Among the records that follow, find the line with "orange shoe: 0 -> 1" and the line with "turquoise tape: 5 -> 2". Set down those lines and all lines between them exactly, without adding anything.

*****

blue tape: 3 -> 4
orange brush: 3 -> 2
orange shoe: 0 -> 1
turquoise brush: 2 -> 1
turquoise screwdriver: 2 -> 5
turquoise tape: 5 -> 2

*****

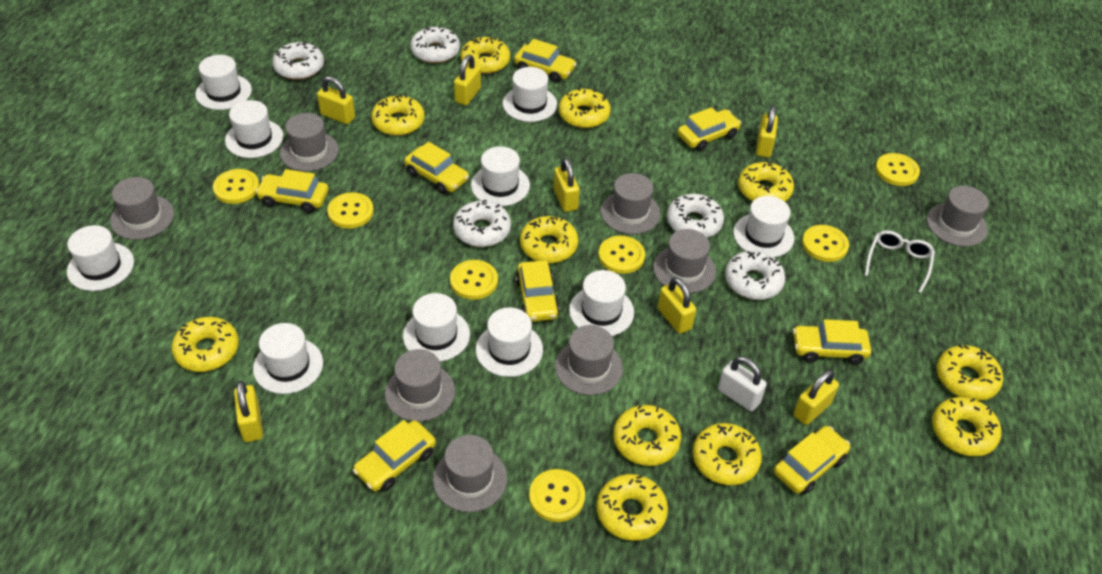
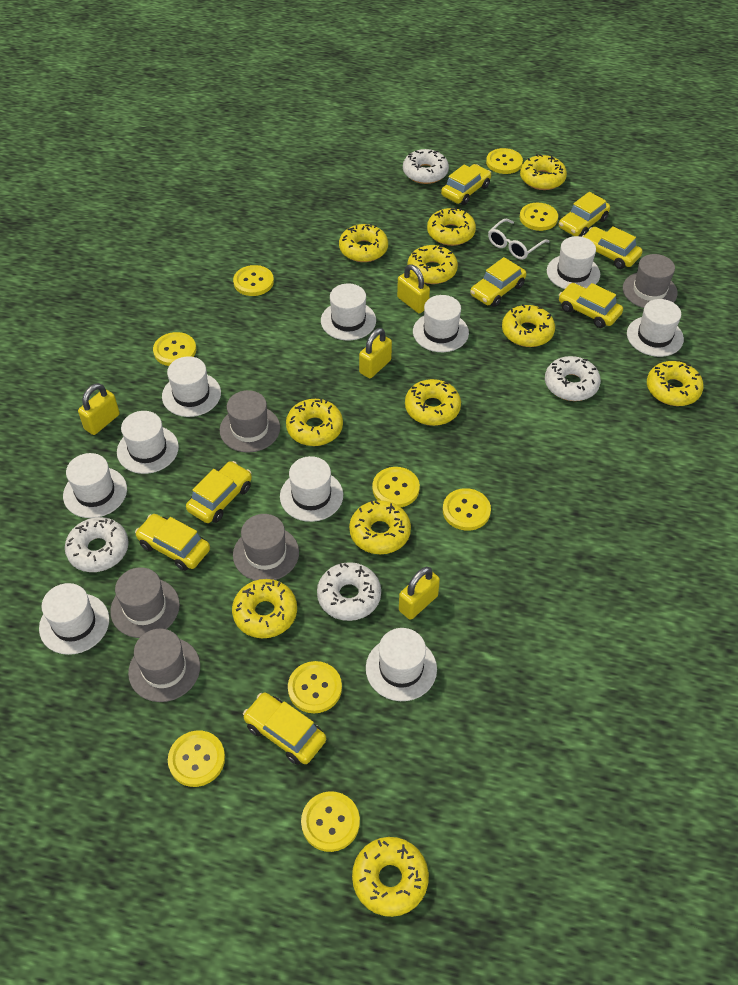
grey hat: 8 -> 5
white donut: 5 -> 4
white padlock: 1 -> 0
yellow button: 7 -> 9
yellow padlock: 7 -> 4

*****

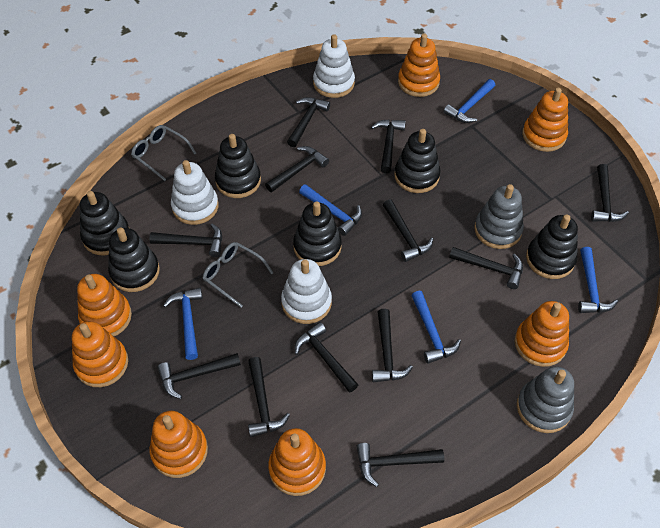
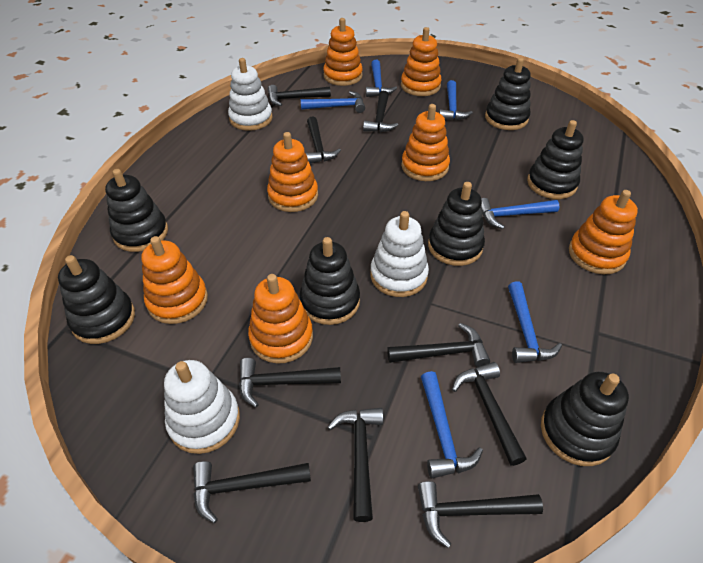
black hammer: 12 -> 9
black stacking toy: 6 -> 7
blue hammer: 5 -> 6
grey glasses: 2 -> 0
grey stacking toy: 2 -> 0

*****

» **Your response**:
orange shoe: 0 -> 1
turquoise brush: 2 -> 1
turquoise screwdriver: 2 -> 5
turquoise tape: 5 -> 2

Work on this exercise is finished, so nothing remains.